+++ Source information

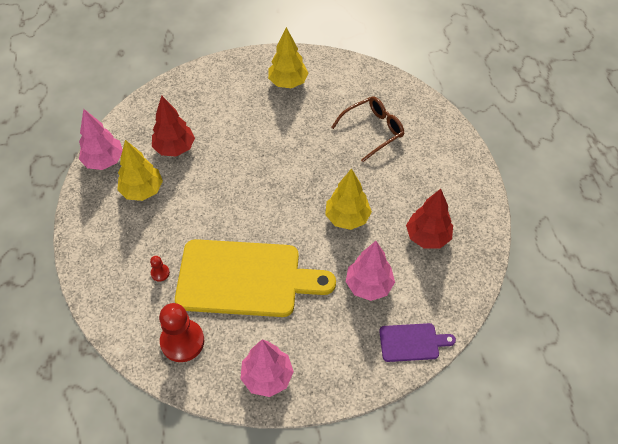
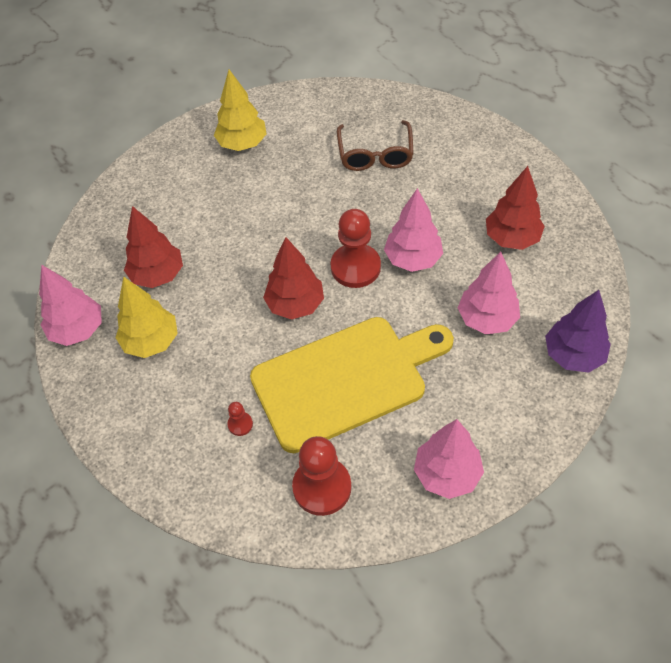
camera: 25 degrees left, 0 degrees up
yellow tree [325,168,372,230] -> pink tree [384,188,443,272]
brown glasses [331,97,404,162] -> brown glasses turned 150 degrees clockwise [337,120,414,171]
purple cutting board [379,323,456,362] -> purple tree [545,290,611,373]
none -> red tree [263,237,324,319]
none -> red pawn [331,209,381,288]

++++++

Goal of the exercise:
Word for word, repeat each record above; leave out every picture.

Exercise output:
camera: 25 degrees left, 0 degrees up
yellow tree [325,168,372,230] -> pink tree [384,188,443,272]
brown glasses [331,97,404,162] -> brown glasses turned 150 degrees clockwise [337,120,414,171]
purple cutting board [379,323,456,362] -> purple tree [545,290,611,373]
none -> red tree [263,237,324,319]
none -> red pawn [331,209,381,288]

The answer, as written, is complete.